#### TASK REQUIREMENTS:
Reading the records below, count the lines in which the string "white" appears; write the number only.
┄┄┄┄┄┄
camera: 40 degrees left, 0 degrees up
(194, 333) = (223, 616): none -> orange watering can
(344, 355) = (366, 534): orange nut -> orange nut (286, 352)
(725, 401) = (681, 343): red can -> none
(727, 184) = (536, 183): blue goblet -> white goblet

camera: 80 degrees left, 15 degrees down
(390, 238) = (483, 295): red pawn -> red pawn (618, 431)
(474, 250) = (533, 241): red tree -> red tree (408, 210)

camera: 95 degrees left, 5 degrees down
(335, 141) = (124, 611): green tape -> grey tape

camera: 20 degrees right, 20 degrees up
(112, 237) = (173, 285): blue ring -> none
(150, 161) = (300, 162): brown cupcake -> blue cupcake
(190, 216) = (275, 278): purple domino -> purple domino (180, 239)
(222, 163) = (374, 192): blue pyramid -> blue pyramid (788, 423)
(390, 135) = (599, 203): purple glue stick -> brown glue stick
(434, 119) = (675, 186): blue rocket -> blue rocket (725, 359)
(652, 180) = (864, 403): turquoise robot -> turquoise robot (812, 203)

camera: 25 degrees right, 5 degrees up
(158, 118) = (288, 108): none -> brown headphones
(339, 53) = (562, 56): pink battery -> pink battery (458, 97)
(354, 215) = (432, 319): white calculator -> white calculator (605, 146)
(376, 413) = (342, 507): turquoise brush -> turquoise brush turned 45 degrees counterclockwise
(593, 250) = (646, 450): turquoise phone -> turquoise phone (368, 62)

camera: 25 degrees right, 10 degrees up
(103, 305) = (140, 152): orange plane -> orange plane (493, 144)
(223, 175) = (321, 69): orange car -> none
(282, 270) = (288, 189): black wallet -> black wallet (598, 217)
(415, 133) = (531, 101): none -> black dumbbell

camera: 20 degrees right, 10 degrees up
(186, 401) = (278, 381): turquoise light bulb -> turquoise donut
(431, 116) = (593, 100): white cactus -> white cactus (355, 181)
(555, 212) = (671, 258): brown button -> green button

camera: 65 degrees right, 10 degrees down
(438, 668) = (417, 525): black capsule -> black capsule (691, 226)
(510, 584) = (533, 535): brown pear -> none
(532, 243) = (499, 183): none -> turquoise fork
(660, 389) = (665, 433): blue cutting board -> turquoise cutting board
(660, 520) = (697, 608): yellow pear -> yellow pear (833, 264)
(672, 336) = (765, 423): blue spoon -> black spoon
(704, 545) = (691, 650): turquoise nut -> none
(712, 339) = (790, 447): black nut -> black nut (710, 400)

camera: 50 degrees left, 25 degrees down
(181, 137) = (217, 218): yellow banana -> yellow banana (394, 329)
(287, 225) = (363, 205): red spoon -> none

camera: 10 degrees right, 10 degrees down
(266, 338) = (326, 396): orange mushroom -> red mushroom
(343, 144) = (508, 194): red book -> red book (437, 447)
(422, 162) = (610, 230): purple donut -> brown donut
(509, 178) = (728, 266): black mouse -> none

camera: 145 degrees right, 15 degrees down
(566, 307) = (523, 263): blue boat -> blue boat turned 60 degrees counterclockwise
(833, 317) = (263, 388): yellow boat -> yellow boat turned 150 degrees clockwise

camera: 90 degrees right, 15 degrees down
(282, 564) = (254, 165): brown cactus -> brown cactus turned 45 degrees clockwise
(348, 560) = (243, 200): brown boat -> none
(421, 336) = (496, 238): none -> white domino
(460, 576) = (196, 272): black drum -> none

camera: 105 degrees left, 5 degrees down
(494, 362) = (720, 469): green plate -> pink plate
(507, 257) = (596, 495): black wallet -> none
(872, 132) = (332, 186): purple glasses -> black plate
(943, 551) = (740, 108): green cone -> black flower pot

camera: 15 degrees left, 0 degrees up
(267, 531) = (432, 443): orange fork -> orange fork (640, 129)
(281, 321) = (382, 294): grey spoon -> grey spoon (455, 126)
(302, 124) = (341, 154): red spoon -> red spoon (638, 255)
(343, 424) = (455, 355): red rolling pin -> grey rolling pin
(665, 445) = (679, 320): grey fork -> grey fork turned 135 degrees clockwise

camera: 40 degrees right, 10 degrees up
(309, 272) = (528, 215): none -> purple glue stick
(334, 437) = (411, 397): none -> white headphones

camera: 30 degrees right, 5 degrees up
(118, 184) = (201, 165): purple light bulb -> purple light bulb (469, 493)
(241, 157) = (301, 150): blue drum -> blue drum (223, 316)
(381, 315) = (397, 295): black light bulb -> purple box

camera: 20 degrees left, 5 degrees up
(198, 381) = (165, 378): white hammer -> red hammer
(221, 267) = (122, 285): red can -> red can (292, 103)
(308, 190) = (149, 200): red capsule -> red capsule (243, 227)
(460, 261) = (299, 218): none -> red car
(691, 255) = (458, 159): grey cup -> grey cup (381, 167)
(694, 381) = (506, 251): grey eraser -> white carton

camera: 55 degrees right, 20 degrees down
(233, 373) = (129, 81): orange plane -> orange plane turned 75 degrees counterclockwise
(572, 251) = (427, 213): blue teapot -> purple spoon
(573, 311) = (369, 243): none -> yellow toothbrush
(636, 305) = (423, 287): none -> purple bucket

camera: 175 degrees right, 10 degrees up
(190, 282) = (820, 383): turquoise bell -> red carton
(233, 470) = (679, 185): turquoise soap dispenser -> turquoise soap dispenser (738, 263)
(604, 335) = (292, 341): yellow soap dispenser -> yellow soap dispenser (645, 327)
┄┄┄┄┄┄
#### ANSWER SPACE:
7